##### Provided information #####

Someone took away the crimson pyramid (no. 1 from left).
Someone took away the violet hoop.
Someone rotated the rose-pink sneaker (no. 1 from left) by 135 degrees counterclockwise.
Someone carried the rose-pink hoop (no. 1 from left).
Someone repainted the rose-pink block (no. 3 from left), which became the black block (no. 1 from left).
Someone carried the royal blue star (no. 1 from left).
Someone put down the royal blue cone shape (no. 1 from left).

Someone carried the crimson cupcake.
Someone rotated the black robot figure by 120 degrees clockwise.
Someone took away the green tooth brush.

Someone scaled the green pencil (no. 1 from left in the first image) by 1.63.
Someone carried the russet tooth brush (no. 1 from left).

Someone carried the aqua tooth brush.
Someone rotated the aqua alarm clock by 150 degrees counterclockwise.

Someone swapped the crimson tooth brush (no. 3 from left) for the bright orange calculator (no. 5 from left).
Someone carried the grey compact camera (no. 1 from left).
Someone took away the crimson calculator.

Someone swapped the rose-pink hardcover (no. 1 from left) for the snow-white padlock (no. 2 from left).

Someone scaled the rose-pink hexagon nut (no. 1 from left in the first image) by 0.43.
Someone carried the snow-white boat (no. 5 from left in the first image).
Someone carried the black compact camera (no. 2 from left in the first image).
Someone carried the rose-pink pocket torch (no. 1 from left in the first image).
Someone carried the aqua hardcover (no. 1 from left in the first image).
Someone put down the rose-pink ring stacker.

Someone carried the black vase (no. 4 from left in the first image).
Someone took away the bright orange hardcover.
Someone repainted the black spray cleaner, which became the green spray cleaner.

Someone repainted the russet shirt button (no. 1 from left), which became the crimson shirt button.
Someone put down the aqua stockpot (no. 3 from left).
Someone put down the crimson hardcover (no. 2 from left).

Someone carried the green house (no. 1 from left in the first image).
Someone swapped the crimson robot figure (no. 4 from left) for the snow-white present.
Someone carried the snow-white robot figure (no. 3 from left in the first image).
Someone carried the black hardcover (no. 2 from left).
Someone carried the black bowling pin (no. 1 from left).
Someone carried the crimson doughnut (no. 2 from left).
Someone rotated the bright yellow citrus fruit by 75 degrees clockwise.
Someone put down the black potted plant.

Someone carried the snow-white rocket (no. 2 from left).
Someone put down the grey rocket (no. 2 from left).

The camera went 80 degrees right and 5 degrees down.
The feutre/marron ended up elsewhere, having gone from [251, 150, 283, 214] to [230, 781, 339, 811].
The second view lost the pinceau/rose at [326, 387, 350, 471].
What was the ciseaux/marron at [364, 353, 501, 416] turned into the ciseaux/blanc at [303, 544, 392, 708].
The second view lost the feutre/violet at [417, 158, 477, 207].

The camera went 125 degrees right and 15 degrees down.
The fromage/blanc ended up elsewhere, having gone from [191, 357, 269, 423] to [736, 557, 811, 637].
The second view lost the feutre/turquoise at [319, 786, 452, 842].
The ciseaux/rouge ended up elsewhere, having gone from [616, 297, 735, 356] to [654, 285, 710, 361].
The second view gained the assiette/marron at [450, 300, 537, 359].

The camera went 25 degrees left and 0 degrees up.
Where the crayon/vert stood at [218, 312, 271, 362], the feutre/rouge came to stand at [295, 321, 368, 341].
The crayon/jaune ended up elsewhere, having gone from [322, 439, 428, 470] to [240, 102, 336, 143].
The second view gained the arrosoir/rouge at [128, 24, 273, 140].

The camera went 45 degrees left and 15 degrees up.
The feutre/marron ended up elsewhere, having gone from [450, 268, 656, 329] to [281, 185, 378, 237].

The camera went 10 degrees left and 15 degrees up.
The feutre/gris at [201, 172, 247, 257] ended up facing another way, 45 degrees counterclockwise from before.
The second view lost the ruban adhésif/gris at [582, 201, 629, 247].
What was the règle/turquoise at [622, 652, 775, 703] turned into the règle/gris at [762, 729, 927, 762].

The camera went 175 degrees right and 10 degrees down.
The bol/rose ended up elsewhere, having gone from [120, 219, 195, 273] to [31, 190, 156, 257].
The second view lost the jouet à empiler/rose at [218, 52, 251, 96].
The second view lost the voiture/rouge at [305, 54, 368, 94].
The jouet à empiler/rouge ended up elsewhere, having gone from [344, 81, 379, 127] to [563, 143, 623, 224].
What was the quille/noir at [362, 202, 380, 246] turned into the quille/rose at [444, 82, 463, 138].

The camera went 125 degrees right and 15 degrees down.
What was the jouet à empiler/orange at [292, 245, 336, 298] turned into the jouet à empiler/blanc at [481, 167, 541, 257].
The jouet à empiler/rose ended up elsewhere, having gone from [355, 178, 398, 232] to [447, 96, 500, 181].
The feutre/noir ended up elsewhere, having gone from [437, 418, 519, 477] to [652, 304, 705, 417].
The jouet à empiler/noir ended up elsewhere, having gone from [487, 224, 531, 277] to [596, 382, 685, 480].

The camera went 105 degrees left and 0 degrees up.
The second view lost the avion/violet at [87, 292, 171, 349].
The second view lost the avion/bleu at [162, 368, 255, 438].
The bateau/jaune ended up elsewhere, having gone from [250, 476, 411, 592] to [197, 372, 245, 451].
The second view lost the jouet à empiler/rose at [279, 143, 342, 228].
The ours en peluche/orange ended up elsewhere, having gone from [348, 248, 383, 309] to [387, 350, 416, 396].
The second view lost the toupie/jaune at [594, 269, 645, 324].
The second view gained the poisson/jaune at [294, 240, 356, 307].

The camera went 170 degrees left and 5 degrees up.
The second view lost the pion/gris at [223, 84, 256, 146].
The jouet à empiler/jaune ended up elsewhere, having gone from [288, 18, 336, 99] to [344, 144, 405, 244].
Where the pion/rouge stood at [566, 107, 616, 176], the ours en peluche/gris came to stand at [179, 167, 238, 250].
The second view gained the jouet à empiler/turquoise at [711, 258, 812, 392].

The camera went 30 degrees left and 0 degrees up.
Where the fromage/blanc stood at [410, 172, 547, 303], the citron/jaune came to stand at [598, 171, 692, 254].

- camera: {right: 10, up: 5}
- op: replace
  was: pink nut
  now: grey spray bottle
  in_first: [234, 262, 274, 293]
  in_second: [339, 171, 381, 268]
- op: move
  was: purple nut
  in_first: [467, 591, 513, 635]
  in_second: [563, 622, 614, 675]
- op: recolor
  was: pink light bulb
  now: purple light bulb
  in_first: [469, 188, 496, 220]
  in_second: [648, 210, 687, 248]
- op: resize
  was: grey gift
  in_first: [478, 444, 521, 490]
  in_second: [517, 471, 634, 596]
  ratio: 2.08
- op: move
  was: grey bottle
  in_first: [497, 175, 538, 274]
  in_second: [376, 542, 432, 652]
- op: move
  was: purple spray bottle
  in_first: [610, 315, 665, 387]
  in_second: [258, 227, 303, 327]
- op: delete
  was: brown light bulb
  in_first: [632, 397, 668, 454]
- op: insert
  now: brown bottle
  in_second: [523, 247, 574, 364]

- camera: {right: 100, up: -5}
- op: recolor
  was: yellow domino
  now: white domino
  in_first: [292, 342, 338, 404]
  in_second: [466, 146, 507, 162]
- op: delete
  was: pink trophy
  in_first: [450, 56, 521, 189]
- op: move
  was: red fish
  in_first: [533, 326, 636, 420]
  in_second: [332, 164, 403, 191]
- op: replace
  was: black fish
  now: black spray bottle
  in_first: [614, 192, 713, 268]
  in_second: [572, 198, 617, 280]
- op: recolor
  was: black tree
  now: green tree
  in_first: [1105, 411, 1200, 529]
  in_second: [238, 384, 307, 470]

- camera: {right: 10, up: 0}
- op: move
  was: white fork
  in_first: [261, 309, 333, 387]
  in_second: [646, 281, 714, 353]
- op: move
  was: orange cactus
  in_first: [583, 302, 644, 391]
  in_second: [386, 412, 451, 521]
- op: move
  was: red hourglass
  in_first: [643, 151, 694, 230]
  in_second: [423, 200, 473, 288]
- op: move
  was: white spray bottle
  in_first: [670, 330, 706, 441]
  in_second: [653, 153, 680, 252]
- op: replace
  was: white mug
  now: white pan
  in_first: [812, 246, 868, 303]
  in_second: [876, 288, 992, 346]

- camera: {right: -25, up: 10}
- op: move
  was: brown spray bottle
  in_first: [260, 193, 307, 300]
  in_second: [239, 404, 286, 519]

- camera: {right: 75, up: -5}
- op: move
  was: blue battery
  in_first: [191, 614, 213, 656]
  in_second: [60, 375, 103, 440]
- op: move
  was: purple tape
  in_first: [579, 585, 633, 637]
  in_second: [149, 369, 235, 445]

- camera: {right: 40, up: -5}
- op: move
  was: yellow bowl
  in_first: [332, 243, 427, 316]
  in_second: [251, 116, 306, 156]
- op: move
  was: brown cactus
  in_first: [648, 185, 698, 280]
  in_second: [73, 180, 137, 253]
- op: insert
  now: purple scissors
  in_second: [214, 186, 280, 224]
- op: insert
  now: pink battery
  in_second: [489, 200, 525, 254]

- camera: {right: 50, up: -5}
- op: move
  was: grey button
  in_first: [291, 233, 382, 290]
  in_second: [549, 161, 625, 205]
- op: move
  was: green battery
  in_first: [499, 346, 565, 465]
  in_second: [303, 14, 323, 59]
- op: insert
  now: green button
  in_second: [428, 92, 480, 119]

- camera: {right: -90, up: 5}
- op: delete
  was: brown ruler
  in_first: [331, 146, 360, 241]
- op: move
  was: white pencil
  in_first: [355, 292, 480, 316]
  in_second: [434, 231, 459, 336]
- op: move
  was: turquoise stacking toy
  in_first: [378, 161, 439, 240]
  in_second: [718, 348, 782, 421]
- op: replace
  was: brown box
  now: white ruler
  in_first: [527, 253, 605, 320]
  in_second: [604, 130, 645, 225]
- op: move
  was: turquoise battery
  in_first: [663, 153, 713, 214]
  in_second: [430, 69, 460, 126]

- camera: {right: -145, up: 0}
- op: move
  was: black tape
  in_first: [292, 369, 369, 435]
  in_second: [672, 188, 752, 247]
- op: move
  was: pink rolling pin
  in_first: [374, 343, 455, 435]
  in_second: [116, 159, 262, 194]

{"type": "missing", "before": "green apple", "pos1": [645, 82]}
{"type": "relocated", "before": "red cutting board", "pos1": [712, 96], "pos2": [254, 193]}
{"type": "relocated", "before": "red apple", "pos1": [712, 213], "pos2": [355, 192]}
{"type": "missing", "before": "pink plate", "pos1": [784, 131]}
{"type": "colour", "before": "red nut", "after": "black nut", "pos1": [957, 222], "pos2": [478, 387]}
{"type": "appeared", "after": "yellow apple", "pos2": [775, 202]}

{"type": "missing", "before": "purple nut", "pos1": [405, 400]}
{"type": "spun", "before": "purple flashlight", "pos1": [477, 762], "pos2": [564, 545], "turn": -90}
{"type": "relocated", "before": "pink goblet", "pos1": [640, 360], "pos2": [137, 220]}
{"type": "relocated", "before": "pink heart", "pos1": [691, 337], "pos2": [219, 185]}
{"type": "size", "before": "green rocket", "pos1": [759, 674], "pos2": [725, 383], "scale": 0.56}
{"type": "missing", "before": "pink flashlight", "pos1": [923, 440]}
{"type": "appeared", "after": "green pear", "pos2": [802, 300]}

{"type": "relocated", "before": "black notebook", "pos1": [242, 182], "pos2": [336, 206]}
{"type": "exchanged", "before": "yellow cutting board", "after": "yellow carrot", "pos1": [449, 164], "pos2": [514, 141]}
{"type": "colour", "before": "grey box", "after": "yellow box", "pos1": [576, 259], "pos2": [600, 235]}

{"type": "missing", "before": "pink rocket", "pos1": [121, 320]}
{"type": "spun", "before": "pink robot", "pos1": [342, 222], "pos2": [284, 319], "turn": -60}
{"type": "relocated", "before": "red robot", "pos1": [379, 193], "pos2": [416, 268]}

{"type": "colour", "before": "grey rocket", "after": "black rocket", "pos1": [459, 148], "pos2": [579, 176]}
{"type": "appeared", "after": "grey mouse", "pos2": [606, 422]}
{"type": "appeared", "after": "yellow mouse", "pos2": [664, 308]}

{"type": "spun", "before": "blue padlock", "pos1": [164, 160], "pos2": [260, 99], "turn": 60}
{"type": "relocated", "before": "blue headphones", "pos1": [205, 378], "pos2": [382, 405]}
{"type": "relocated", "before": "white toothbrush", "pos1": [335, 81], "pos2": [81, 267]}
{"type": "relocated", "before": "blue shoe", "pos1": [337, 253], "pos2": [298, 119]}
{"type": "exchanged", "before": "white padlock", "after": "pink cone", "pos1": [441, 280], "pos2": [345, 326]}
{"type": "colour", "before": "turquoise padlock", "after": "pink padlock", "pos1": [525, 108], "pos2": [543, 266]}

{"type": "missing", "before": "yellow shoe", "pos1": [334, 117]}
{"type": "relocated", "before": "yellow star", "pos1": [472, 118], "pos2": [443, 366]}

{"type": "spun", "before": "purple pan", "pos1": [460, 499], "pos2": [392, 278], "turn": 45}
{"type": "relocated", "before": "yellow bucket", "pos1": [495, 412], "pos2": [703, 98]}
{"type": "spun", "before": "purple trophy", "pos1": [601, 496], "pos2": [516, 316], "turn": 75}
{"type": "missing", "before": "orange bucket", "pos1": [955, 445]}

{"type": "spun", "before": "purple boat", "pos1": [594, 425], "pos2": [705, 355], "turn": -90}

#####

• **What is being asked**:
Which lines of the data include the word "hoop"? Copy each one.

• **Response area**:
Someone took away the violet hoop.
Someone carried the rose-pink hoop (no. 1 from left).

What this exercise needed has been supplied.